Extracted material:
■ ■ ■
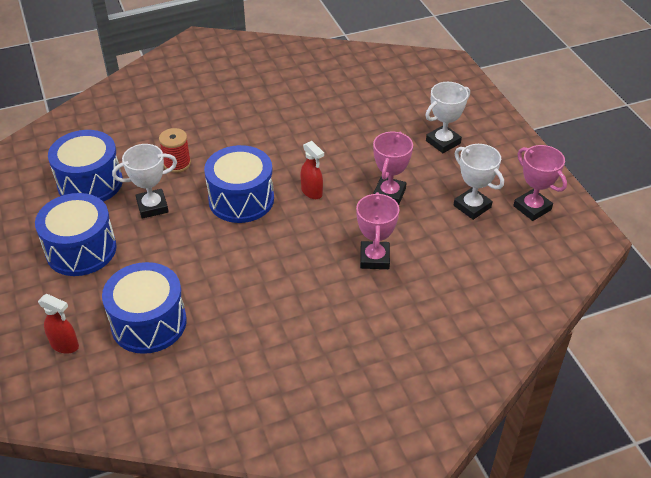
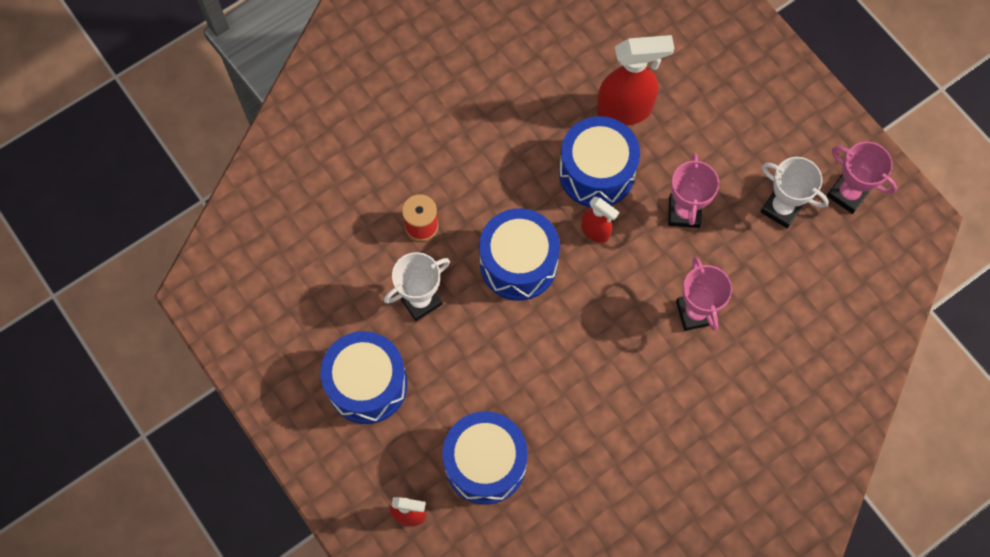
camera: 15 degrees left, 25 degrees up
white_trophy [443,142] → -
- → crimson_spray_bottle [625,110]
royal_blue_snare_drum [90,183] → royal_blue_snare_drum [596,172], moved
■ ■ ■
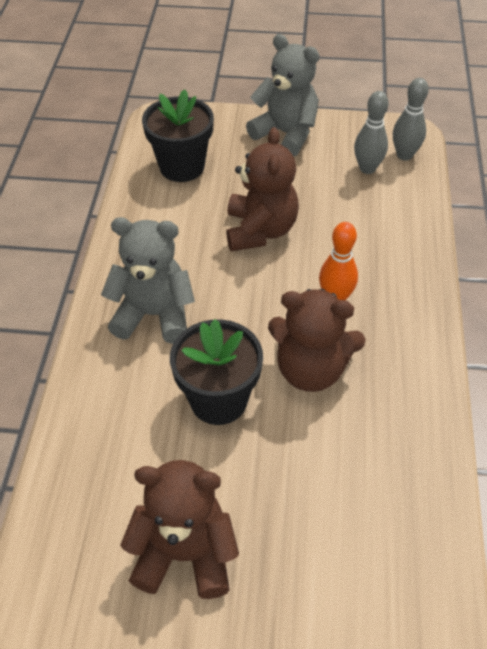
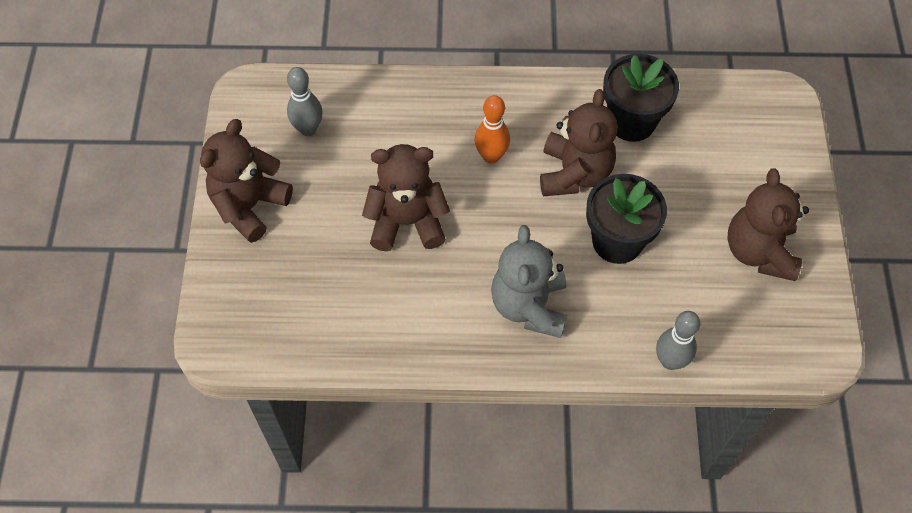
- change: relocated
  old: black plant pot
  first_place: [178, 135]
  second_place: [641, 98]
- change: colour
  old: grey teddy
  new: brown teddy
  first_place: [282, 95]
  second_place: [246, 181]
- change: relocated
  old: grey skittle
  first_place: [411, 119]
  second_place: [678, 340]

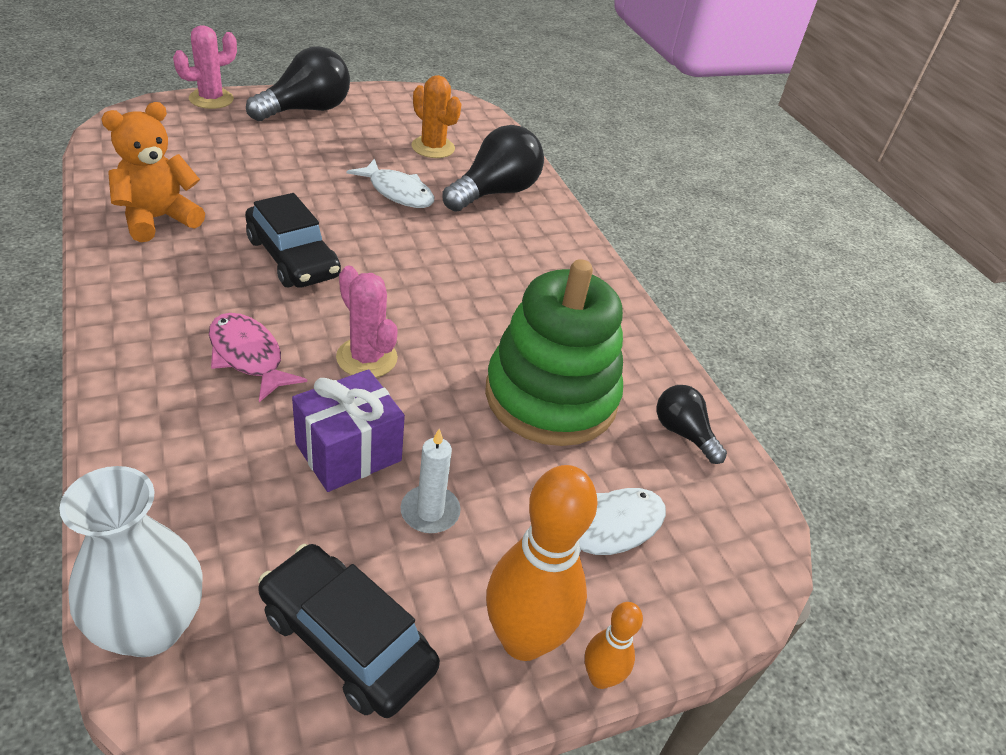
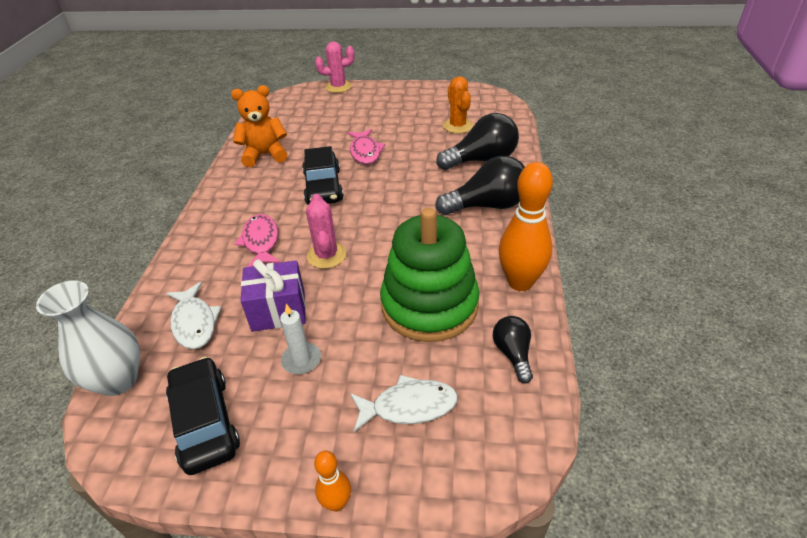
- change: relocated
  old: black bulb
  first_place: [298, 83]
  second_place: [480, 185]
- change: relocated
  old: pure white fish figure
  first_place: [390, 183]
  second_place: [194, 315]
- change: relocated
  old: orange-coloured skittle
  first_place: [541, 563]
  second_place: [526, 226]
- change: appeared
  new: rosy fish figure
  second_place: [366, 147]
■ ■ ■
Task goal: Give back, unchanged, the run of lines in the listing above that begins at the line containing "first_place: [282, 95]" and ends at the line containing "first_place: [411, 119]", both included.

Answer space:
  first_place: [282, 95]
  second_place: [246, 181]
- change: relocated
  old: grey skittle
  first_place: [411, 119]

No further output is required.